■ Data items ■
● ● ● ● ●
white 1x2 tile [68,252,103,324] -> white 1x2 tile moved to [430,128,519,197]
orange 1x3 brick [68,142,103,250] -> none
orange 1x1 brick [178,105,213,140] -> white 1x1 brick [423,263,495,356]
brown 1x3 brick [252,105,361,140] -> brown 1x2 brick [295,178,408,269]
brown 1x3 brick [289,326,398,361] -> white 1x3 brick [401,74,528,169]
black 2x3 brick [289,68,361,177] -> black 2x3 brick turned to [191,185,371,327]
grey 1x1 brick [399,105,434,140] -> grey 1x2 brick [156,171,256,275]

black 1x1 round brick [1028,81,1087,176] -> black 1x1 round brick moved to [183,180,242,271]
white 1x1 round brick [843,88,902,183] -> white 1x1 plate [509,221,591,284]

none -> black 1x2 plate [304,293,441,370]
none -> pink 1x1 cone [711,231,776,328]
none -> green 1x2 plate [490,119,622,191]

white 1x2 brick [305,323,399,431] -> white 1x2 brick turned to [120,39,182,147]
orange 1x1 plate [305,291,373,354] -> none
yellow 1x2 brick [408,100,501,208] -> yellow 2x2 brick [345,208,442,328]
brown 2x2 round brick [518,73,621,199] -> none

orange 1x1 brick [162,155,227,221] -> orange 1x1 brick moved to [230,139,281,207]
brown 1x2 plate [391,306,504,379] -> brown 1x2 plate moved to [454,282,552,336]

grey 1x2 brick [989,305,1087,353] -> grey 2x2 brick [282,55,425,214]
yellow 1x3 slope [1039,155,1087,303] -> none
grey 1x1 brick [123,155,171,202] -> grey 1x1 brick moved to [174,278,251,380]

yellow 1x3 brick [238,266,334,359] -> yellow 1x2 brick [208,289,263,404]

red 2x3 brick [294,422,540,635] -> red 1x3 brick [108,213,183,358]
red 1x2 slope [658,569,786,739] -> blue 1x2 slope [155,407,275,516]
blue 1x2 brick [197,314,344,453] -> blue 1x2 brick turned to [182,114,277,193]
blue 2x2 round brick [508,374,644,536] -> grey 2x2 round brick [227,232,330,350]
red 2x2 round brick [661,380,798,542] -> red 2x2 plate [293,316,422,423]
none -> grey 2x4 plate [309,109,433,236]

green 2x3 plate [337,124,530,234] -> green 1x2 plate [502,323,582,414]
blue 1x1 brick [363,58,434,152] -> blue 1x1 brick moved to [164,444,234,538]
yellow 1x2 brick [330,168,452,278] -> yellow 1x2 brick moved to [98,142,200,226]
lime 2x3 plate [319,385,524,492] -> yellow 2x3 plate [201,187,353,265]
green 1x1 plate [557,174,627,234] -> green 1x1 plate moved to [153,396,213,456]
● ● ● ● ●
■ Required work ■
Your task for the entries above: copy exactly the span starting with the line with "white 1x2 brick [305,323,399,431]" and going on through the line with "brown 2x2 round", both lines included, and nothing else.

■ Task output ■
white 1x2 brick [305,323,399,431] -> white 1x2 brick turned to [120,39,182,147]
orange 1x1 plate [305,291,373,354] -> none
yellow 1x2 brick [408,100,501,208] -> yellow 2x2 brick [345,208,442,328]
brown 2x2 round brick [518,73,621,199] -> none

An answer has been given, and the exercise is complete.